──────── Record excerpts

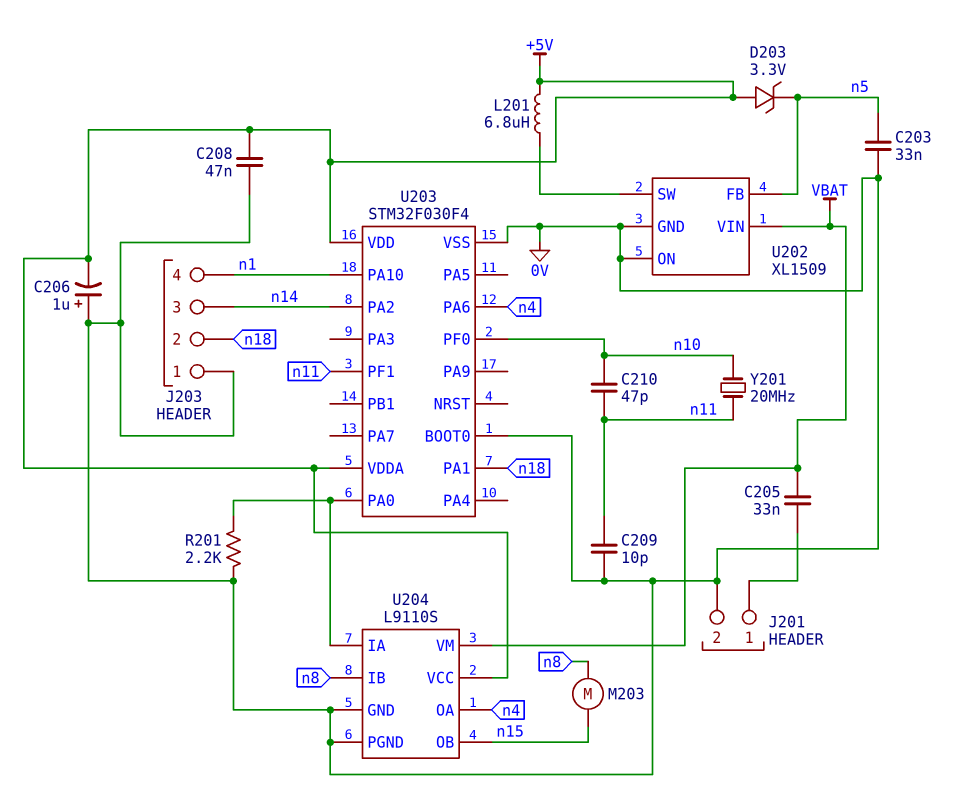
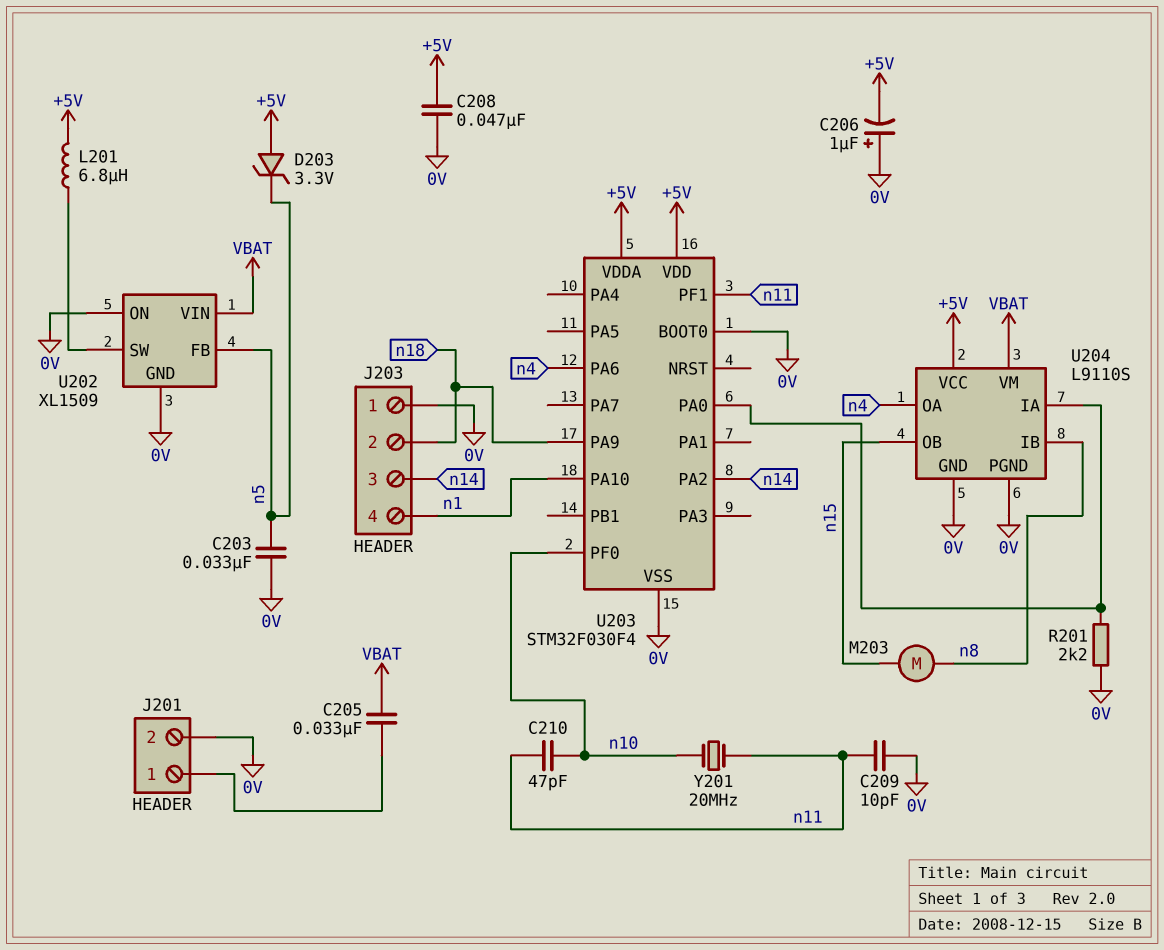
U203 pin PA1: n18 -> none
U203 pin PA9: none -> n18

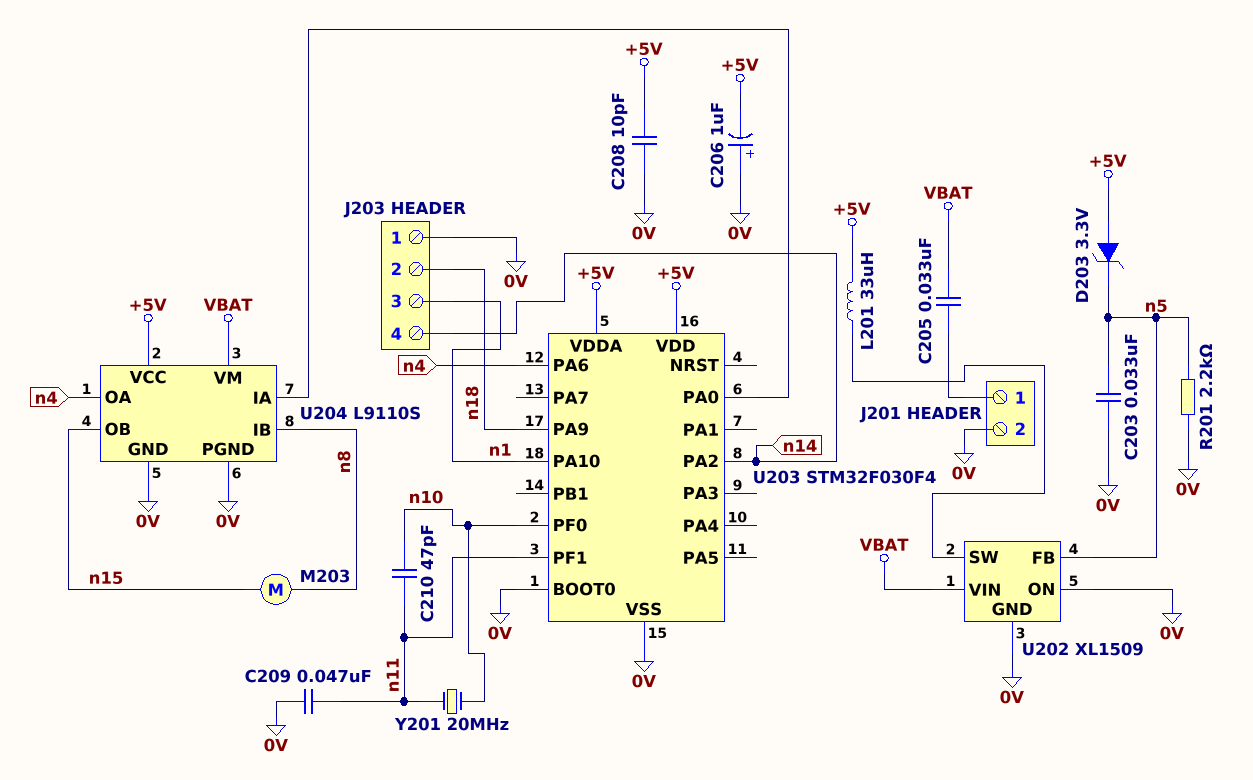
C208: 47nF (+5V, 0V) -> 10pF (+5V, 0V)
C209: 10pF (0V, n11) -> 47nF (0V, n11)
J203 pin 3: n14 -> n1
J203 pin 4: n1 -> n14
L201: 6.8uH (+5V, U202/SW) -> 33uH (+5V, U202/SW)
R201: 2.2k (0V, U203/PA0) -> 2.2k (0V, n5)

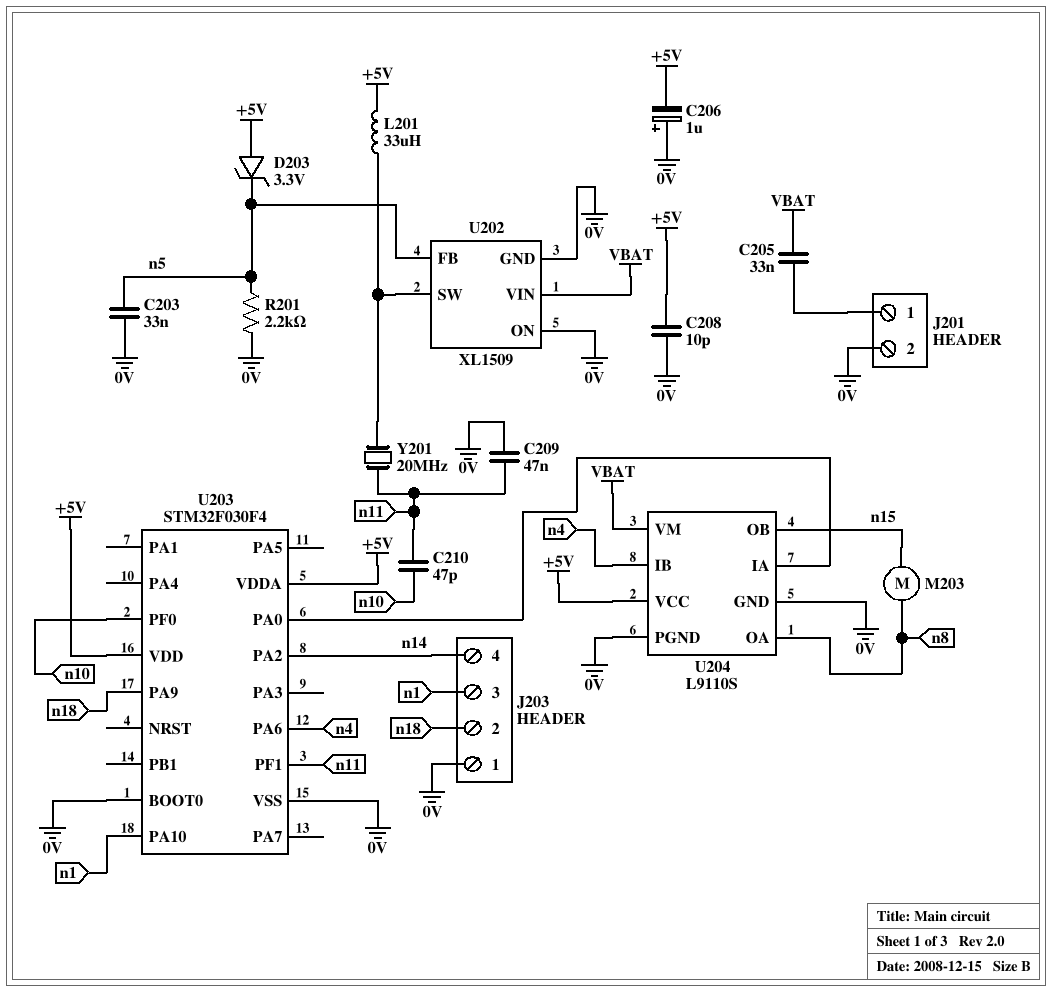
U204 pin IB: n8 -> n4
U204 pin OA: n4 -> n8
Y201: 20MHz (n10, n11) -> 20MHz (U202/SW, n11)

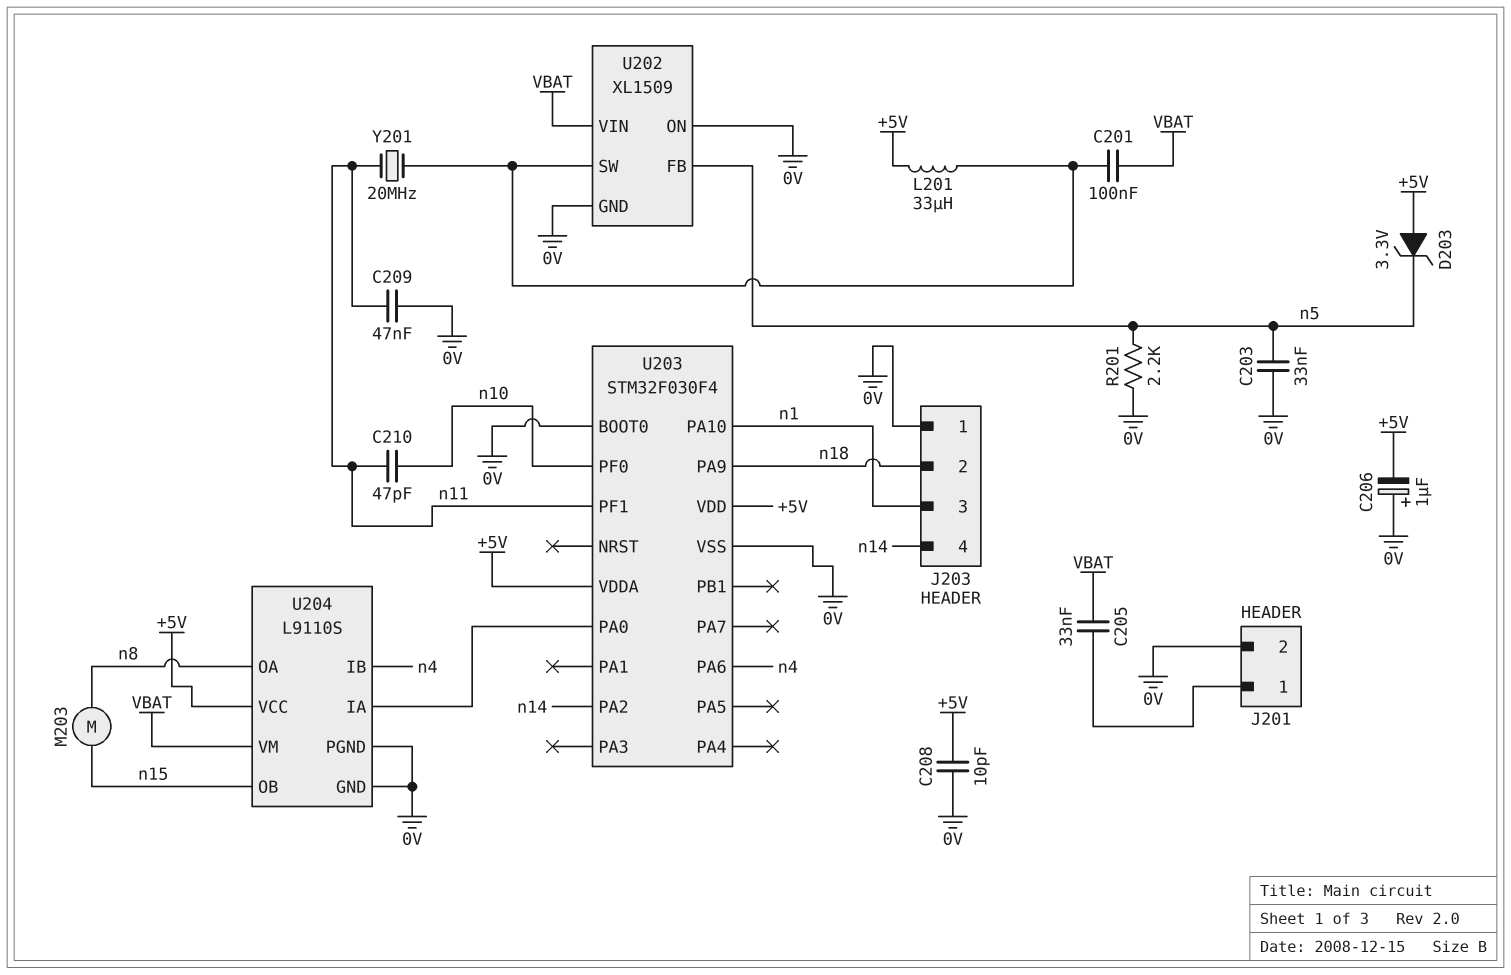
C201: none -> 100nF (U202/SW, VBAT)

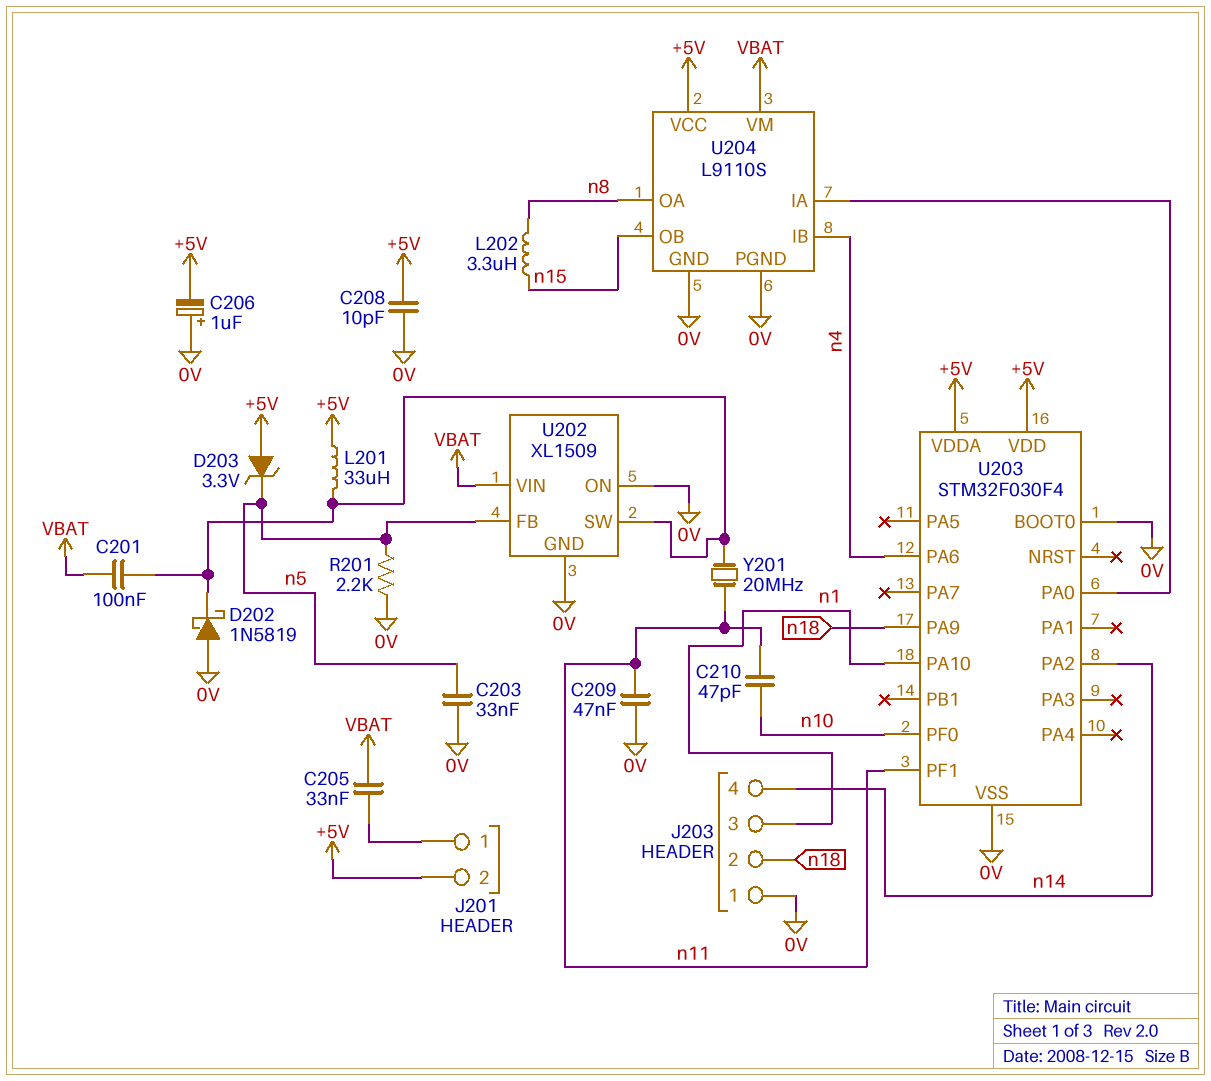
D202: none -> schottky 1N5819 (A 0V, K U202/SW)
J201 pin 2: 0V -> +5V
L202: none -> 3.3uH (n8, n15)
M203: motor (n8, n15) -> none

────────────────

- **What is being asked**:
Each line from the one containing "J201 pin 2: 0V -> +5V" through the end of the entries, both included, is to be returned exactly, with no other lines.

- **Task output**:
J201 pin 2: 0V -> +5V
L202: none -> 3.3uH (n8, n15)
M203: motor (n8, n15) -> none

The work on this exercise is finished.